[Stored data]
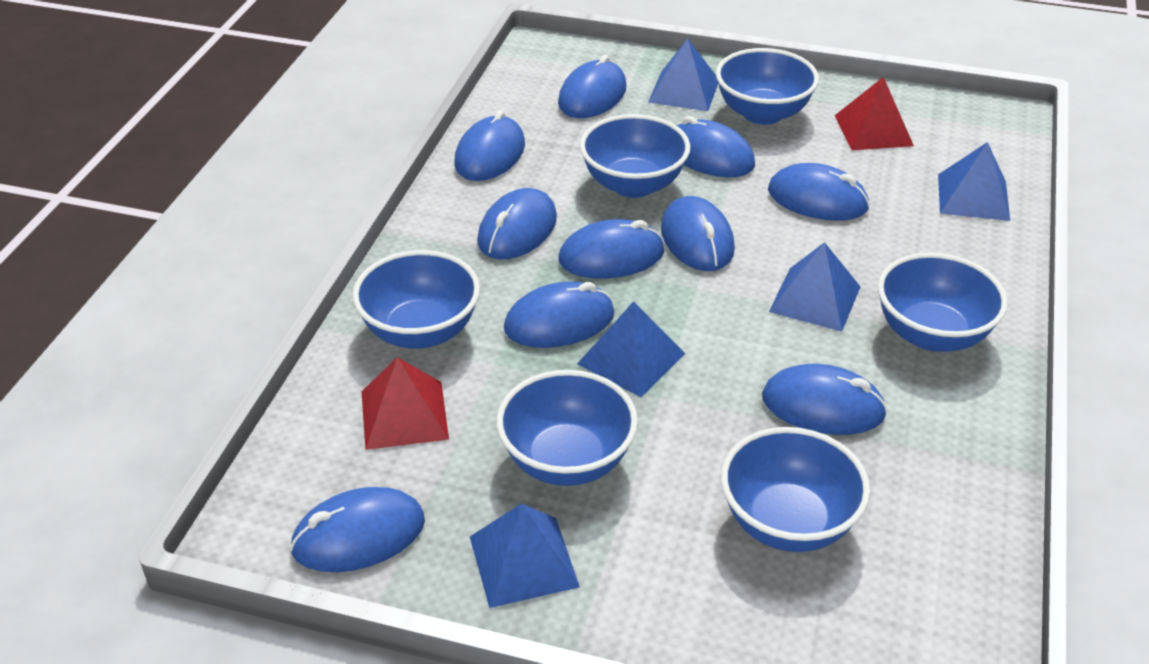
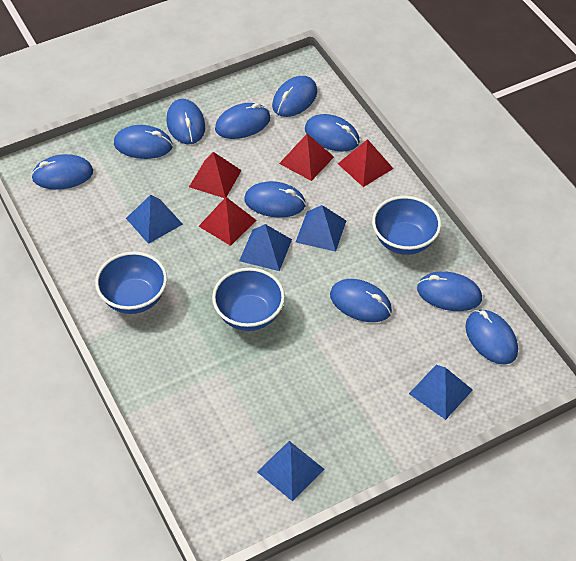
blue bowl: 6 -> 3
red pyramid: 2 -> 4

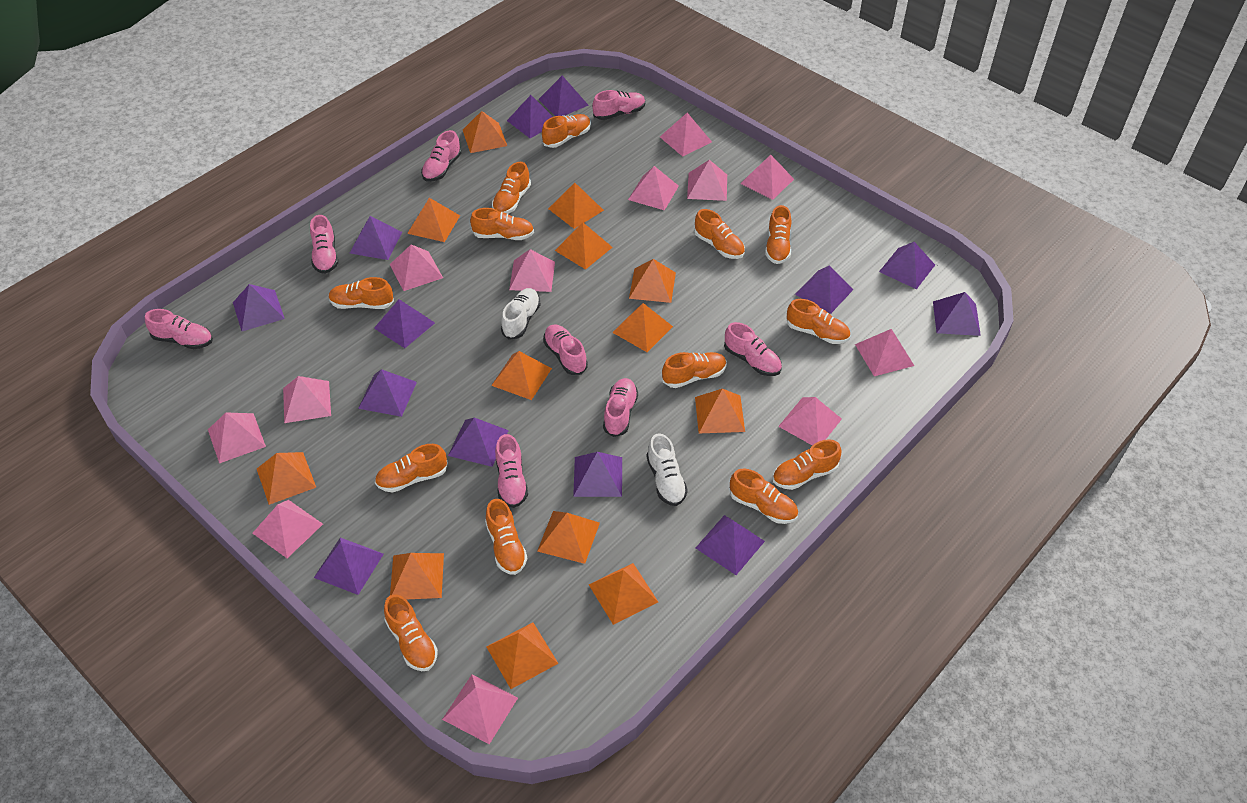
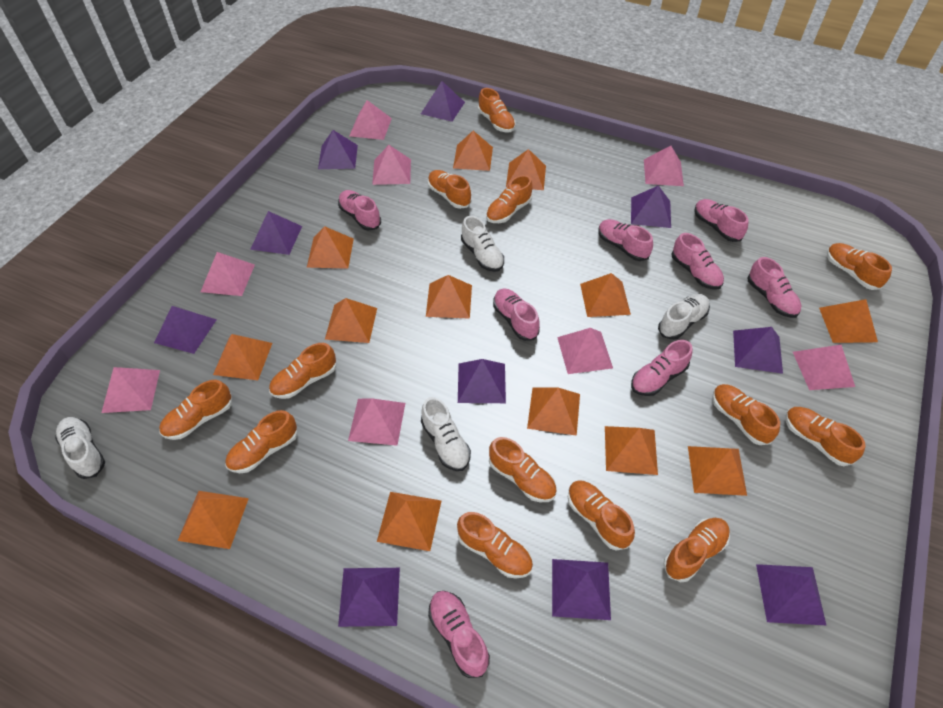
pink pyramid: 12 -> 8
purple pyramid: 13 -> 10
white shoe: 2 -> 4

**YOUR INSTRUCTIONS**. Repeat every entry above exactly as written and omit any pictures it holds.

**WRITTEN SOLUTION**.
blue bowl: 6 -> 3
red pyramid: 2 -> 4

pink pyramid: 12 -> 8
purple pyramid: 13 -> 10
white shoe: 2 -> 4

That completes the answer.